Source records
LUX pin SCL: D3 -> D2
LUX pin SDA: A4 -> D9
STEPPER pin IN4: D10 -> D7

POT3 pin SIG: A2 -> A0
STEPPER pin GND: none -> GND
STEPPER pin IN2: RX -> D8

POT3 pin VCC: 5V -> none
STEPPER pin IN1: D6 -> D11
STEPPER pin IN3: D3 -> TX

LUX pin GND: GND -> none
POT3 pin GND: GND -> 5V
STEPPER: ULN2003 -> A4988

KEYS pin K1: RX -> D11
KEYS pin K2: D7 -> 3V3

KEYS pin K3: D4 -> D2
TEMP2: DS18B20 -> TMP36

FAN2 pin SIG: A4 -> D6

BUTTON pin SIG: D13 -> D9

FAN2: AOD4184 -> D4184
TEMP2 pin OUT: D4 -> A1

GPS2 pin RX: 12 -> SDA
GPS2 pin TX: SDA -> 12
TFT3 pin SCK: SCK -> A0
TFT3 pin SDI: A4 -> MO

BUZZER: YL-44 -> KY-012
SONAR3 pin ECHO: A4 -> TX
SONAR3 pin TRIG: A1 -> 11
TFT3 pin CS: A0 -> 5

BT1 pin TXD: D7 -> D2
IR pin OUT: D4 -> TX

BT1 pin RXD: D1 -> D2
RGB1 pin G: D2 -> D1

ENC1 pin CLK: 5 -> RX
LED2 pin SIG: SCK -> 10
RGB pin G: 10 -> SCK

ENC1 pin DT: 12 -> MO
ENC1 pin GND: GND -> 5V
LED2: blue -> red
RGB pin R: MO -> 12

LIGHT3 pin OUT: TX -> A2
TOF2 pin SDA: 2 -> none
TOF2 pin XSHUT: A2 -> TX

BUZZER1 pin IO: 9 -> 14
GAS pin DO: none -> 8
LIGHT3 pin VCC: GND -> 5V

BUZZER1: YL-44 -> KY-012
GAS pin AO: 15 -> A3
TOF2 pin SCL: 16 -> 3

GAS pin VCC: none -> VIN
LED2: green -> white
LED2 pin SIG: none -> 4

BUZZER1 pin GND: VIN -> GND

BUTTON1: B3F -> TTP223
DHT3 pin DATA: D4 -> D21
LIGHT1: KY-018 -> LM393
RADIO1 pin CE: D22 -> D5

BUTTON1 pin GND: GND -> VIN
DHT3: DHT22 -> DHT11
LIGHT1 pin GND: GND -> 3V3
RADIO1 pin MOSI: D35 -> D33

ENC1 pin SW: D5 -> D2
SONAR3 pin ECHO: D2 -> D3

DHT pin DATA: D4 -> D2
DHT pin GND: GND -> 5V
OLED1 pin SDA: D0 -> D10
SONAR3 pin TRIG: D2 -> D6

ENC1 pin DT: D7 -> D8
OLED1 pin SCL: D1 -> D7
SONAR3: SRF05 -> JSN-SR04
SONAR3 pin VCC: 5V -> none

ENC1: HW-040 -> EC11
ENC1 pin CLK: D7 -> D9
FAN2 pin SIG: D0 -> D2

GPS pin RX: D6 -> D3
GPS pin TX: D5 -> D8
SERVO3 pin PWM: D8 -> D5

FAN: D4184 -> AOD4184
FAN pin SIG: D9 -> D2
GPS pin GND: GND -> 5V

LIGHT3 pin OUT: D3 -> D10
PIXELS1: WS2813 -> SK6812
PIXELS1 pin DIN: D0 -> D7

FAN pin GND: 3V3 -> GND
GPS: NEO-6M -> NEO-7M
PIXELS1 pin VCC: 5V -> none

## Task item
Retype every entry, keeping each character as it was.

## Task answer
LUX pin SCL: D3 -> D2
LUX pin SDA: A4 -> D9
STEPPER pin IN4: D10 -> D7

POT3 pin SIG: A2 -> A0
STEPPER pin GND: none -> GND
STEPPER pin IN2: RX -> D8

POT3 pin VCC: 5V -> none
STEPPER pin IN1: D6 -> D11
STEPPER pin IN3: D3 -> TX

LUX pin GND: GND -> none
POT3 pin GND: GND -> 5V
STEPPER: ULN2003 -> A4988

KEYS pin K1: RX -> D11
KEYS pin K2: D7 -> 3V3

KEYS pin K3: D4 -> D2
TEMP2: DS18B20 -> TMP36

FAN2 pin SIG: A4 -> D6

BUTTON pin SIG: D13 -> D9

FAN2: AOD4184 -> D4184
TEMP2 pin OUT: D4 -> A1

GPS2 pin RX: 12 -> SDA
GPS2 pin TX: SDA -> 12
TFT3 pin SCK: SCK -> A0
TFT3 pin SDI: A4 -> MO

BUZZER: YL-44 -> KY-012
SONAR3 pin ECHO: A4 -> TX
SONAR3 pin TRIG: A1 -> 11
TFT3 pin CS: A0 -> 5

BT1 pin TXD: D7 -> D2
IR pin OUT: D4 -> TX

BT1 pin RXD: D1 -> D2
RGB1 pin G: D2 -> D1

ENC1 pin CLK: 5 -> RX
LED2 pin SIG: SCK -> 10
RGB pin G: 10 -> SCK

ENC1 pin DT: 12 -> MO
ENC1 pin GND: GND -> 5V
LED2: blue -> red
RGB pin R: MO -> 12

LIGHT3 pin OUT: TX -> A2
TOF2 pin SDA: 2 -> none
TOF2 pin XSHUT: A2 -> TX

BUZZER1 pin IO: 9 -> 14
GAS pin DO: none -> 8
LIGHT3 pin VCC: GND -> 5V

BUZZER1: YL-44 -> KY-012
GAS pin AO: 15 -> A3
TOF2 pin SCL: 16 -> 3

GAS pin VCC: none -> VIN
LED2: green -> white
LED2 pin SIG: none -> 4

BUZZER1 pin GND: VIN -> GND

BUTTON1: B3F -> TTP223
DHT3 pin DATA: D4 -> D21
LIGHT1: KY-018 -> LM393
RADIO1 pin CE: D22 -> D5

BUTTON1 pin GND: GND -> VIN
DHT3: DHT22 -> DHT11
LIGHT1 pin GND: GND -> 3V3
RADIO1 pin MOSI: D35 -> D33

ENC1 pin SW: D5 -> D2
SONAR3 pin ECHO: D2 -> D3

DHT pin DATA: D4 -> D2
DHT pin GND: GND -> 5V
OLED1 pin SDA: D0 -> D10
SONAR3 pin TRIG: D2 -> D6

ENC1 pin DT: D7 -> D8
OLED1 pin SCL: D1 -> D7
SONAR3: SRF05 -> JSN-SR04
SONAR3 pin VCC: 5V -> none

ENC1: HW-040 -> EC11
ENC1 pin CLK: D7 -> D9
FAN2 pin SIG: D0 -> D2

GPS pin RX: D6 -> D3
GPS pin TX: D5 -> D8
SERVO3 pin PWM: D8 -> D5

FAN: D4184 -> AOD4184
FAN pin SIG: D9 -> D2
GPS pin GND: GND -> 5V

LIGHT3 pin OUT: D3 -> D10
PIXELS1: WS2813 -> SK6812
PIXELS1 pin DIN: D0 -> D7

FAN pin GND: 3V3 -> GND
GPS: NEO-6M -> NEO-7M
PIXELS1 pin VCC: 5V -> none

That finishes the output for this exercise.